● **Brief**
Among the lines below, keep only those from the one containing "orange brick A1:A2" through the one containing "lime brick A6", and reproduce them exactly.

● **Material provided**
⟨

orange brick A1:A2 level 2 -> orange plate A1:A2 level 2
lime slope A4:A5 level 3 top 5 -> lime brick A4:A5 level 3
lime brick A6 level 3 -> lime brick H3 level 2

⟩
⟨

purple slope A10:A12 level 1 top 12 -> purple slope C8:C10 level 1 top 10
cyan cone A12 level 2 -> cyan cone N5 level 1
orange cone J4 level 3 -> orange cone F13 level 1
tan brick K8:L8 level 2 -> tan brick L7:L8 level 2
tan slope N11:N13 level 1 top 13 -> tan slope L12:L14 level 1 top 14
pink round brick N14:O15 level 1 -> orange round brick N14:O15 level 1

⟩
⟨

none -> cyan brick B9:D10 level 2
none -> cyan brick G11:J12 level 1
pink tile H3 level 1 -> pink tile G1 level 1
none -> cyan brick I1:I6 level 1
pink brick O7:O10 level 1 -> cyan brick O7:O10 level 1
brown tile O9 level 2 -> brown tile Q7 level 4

⟩

● **Result for this exercise**
orange brick A1:A2 level 2 -> orange plate A1:A2 level 2
lime slope A4:A5 level 3 top 5 -> lime brick A4:A5 level 3
lime brick A6 level 3 -> lime brick H3 level 2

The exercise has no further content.